▸ WORK REQUIRED
Below are entries. Copy exactly the lines running from the line that holds "(416, 417) = (446, 517): green" to the line that holds "(895, 367) = (968, 370): yellow", with both ends included.

▸ ENTRIES SHOWN
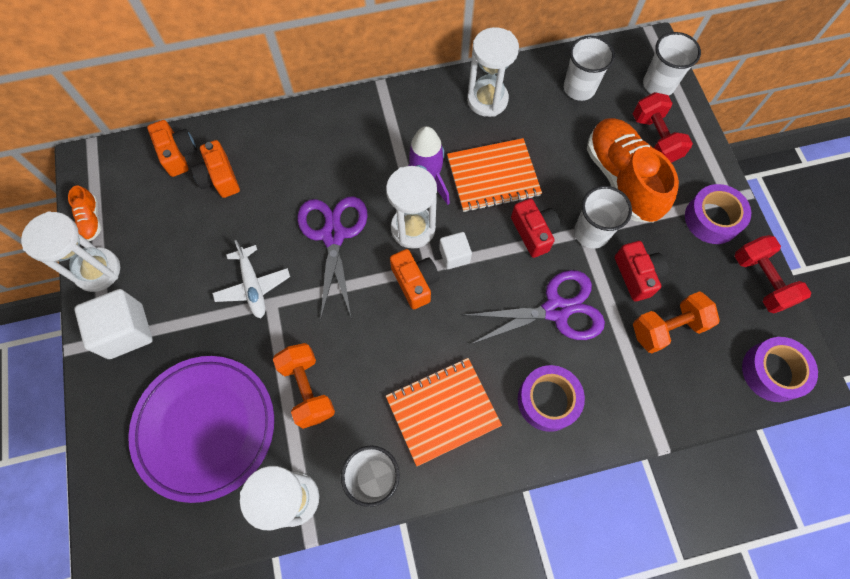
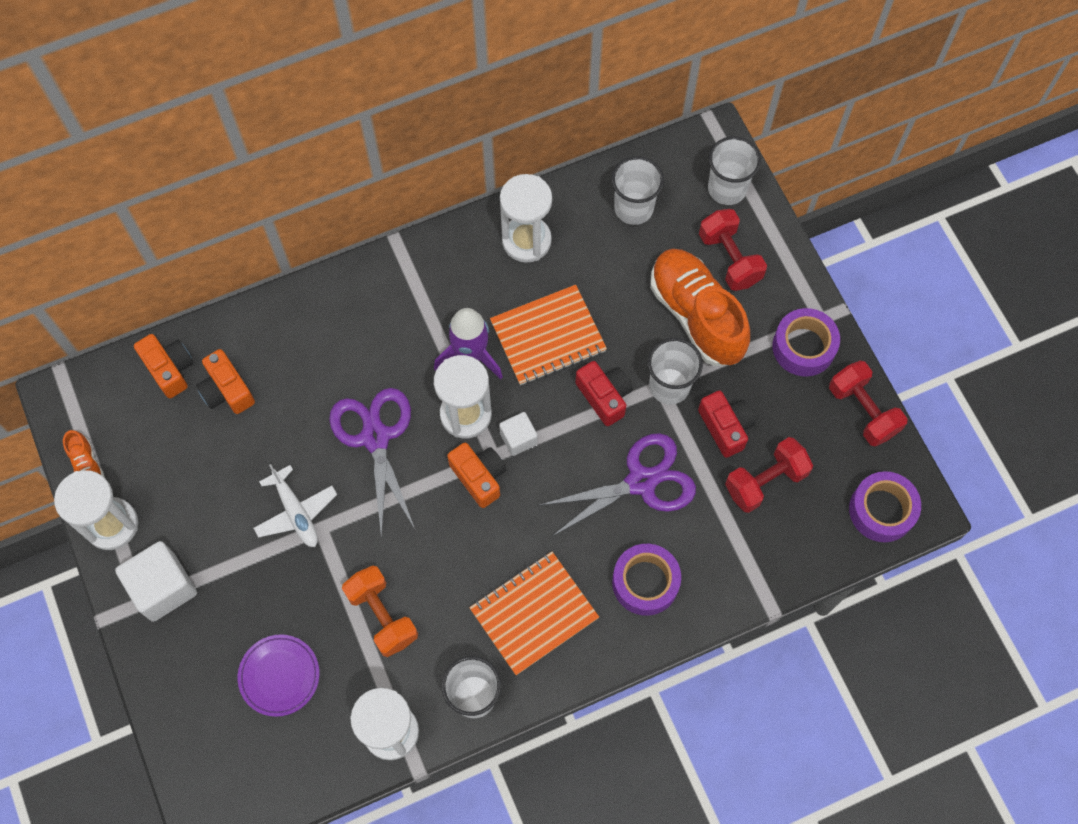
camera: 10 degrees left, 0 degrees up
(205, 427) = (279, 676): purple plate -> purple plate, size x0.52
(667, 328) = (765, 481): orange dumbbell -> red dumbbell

* * *

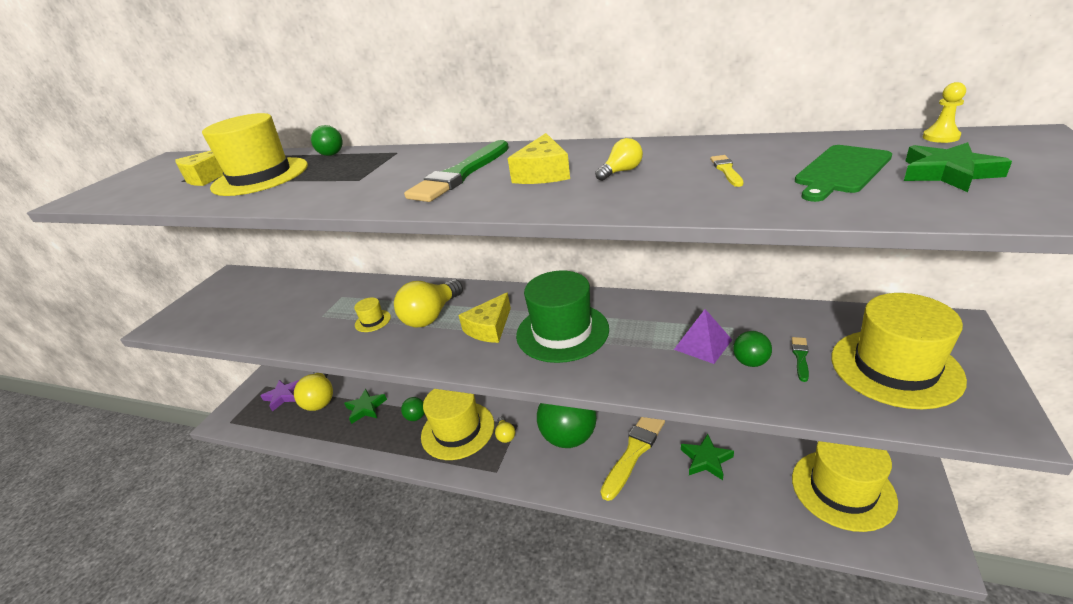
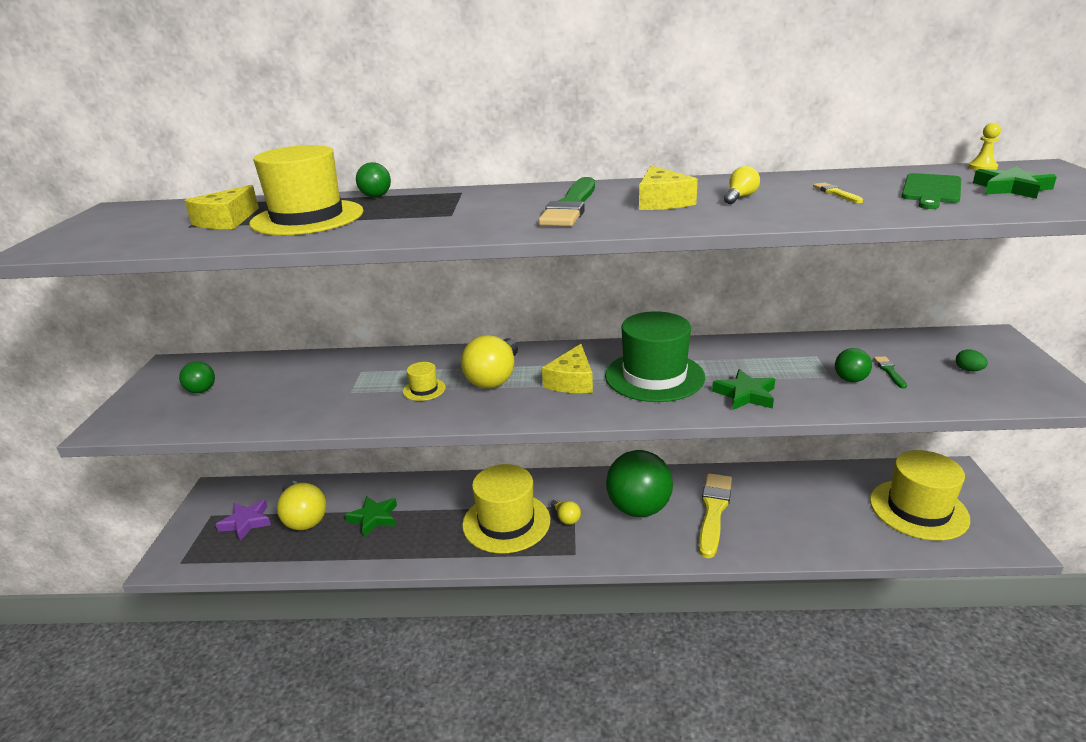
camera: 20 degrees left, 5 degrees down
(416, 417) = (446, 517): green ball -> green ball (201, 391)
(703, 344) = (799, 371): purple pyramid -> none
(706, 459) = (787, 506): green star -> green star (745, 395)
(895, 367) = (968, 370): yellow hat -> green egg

--

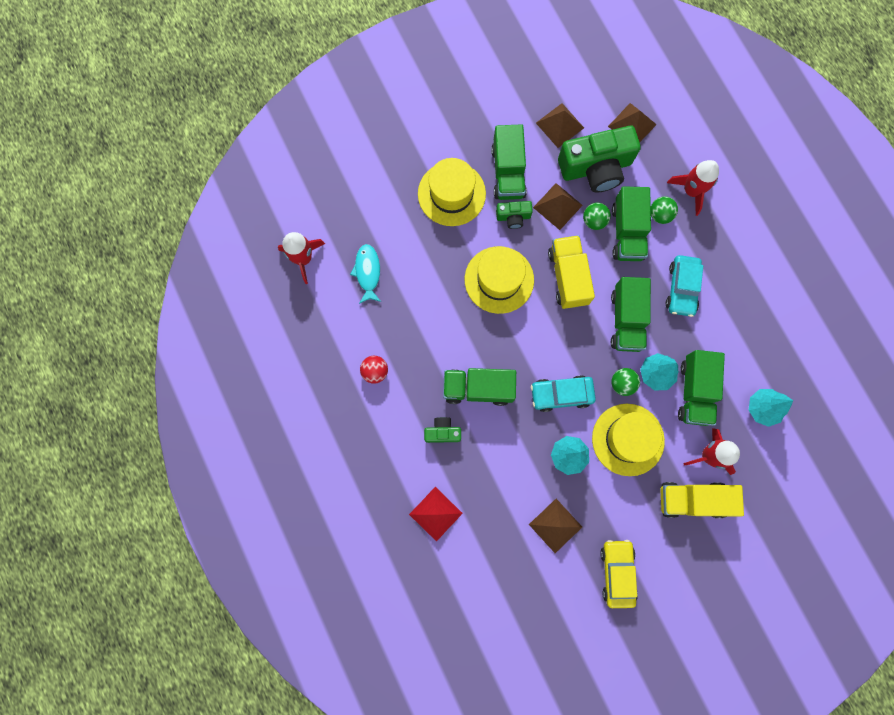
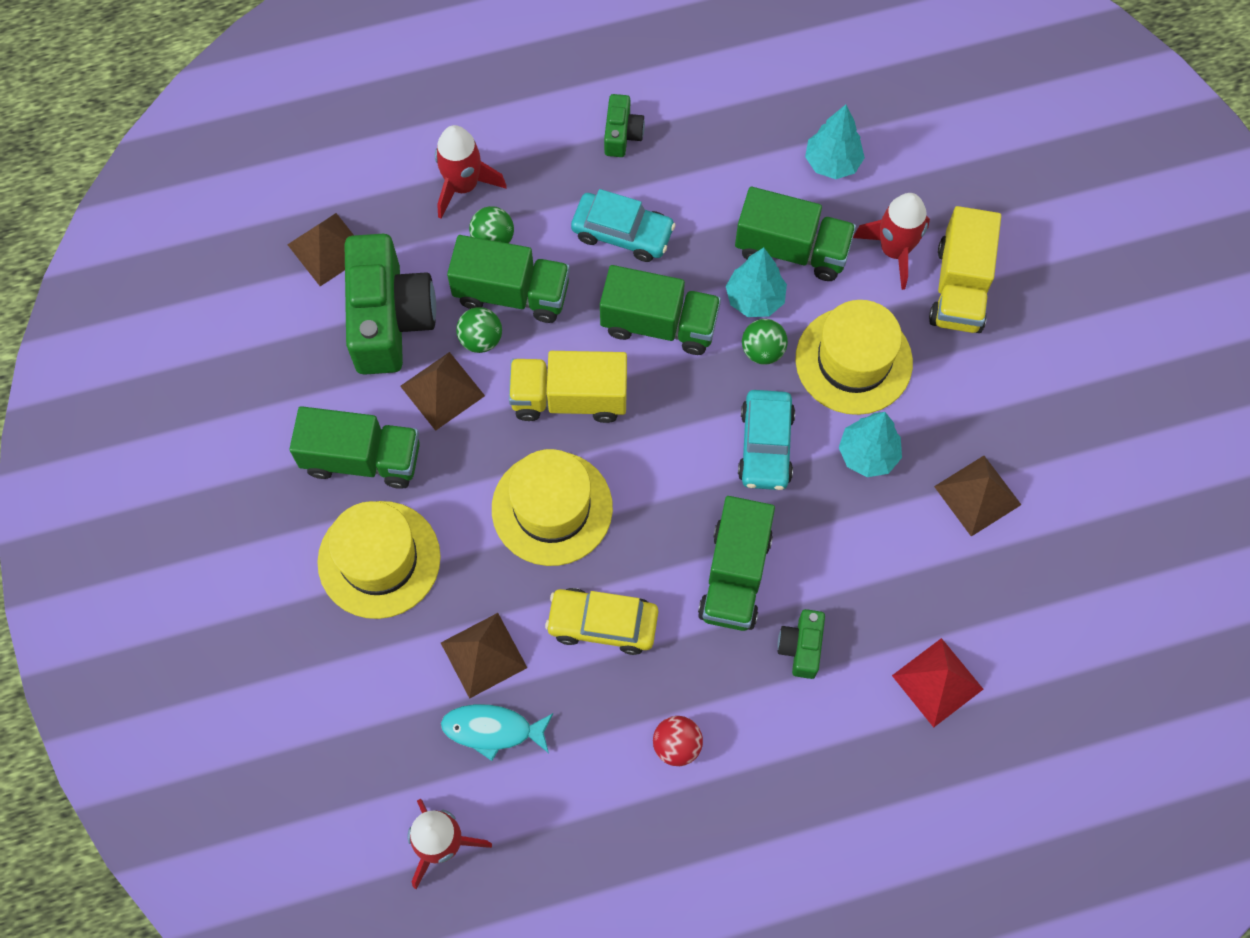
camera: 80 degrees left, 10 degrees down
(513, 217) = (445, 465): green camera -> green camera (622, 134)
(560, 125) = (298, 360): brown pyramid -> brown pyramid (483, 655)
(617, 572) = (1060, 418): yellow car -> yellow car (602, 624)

▸ RESPONSE BELOW
(416, 417) = (446, 517): green ball -> green ball (201, 391)
(703, 344) = (799, 371): purple pyramid -> none
(706, 459) = (787, 506): green star -> green star (745, 395)
(895, 367) = (968, 370): yellow hat -> green egg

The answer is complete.